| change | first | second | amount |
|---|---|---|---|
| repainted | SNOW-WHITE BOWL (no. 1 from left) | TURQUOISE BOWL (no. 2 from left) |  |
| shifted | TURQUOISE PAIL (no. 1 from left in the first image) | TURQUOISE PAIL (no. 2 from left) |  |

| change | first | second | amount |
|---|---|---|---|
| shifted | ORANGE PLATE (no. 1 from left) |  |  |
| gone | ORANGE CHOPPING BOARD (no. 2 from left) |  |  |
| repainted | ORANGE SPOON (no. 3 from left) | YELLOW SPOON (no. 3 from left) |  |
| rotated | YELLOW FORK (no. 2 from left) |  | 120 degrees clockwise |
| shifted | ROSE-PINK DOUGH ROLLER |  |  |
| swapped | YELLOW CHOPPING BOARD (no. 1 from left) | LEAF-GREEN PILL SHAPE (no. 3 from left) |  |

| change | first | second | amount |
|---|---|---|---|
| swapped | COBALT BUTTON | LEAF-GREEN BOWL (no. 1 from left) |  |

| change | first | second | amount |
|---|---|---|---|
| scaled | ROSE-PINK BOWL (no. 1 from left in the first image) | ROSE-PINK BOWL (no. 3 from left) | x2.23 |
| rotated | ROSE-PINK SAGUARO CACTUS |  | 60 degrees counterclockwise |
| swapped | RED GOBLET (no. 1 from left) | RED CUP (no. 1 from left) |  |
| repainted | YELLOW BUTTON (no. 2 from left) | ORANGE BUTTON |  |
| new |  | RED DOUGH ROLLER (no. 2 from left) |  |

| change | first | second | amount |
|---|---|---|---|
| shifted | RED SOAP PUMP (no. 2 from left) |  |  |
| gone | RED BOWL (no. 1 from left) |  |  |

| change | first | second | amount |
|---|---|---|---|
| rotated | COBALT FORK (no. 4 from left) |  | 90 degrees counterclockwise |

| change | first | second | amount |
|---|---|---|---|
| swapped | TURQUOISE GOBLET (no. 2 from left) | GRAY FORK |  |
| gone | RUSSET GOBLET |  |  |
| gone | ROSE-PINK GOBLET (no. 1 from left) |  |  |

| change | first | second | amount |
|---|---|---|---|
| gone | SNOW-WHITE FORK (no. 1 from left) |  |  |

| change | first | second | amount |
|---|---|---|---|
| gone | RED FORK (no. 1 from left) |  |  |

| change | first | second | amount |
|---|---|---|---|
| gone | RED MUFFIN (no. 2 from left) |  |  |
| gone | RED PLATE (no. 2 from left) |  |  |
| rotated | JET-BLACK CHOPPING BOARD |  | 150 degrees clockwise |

========================================

* [EXERCISE AIM]:
After reading the listing, write out every line of it exactly.

* [SOLUTION TO THIS EXERCISE]:
| change | first | second | amount |
|---|---|---|---|
| repainted | SNOW-WHITE BOWL (no. 1 from left) | TURQUOISE BOWL (no. 2 from left) |  |
| shifted | TURQUOISE PAIL (no. 1 from left in the first image) | TURQUOISE PAIL (no. 2 from left) |  |

| change | first | second | amount |
|---|---|---|---|
| shifted | ORANGE PLATE (no. 1 from left) |  |  |
| gone | ORANGE CHOPPING BOARD (no. 2 from left) |  |  |
| repainted | ORANGE SPOON (no. 3 from left) | YELLOW SPOON (no. 3 from left) |  |
| rotated | YELLOW FORK (no. 2 from left) |  | 120 degrees clockwise |
| shifted | ROSE-PINK DOUGH ROLLER |  |  |
| swapped | YELLOW CHOPPING BOARD (no. 1 from left) | LEAF-GREEN PILL SHAPE (no. 3 from left) |  |

| change | first | second | amount |
|---|---|---|---|
| swapped | COBALT BUTTON | LEAF-GREEN BOWL (no. 1 from left) |  |

| change | first | second | amount |
|---|---|---|---|
| scaled | ROSE-PINK BOWL (no. 1 from left in the first image) | ROSE-PINK BOWL (no. 3 from left) | x2.23 |
| rotated | ROSE-PINK SAGUARO CACTUS |  | 60 degrees counterclockwise |
| swapped | RED GOBLET (no. 1 from left) | RED CUP (no. 1 from left) |  |
| repainted | YELLOW BUTTON (no. 2 from left) | ORANGE BUTTON |  |
| new |  | RED DOUGH ROLLER (no. 2 from left) |  |

| change | first | second | amount |
|---|---|---|---|
| shifted | RED SOAP PUMP (no. 2 from left) |  |  |
| gone | RED BOWL (no. 1 from left) |  |  |

| change | first | second | amount |
|---|---|---|---|
| rotated | COBALT FORK (no. 4 from left) |  | 90 degrees counterclockwise |

| change | first | second | amount |
|---|---|---|---|
| swapped | TURQUOISE GOBLET (no. 2 from left) | GRAY FORK |  |
| gone | RUSSET GOBLET |  |  |
| gone | ROSE-PINK GOBLET (no. 1 from left) |  |  |

| change | first | second | amount |
|---|---|---|---|
| gone | SNOW-WHITE FORK (no. 1 from left) |  |  |

| change | first | second | amount |
|---|---|---|---|
| gone | RED FORK (no. 1 from left) |  |  |

| change | first | second | amount |
|---|---|---|---|
| gone | RED MUFFIN (no. 2 from left) |  |  |
| gone | RED PLATE (no. 2 from left) |  |  |
| rotated | JET-BLACK CHOPPING BOARD |  | 150 degrees clockwise |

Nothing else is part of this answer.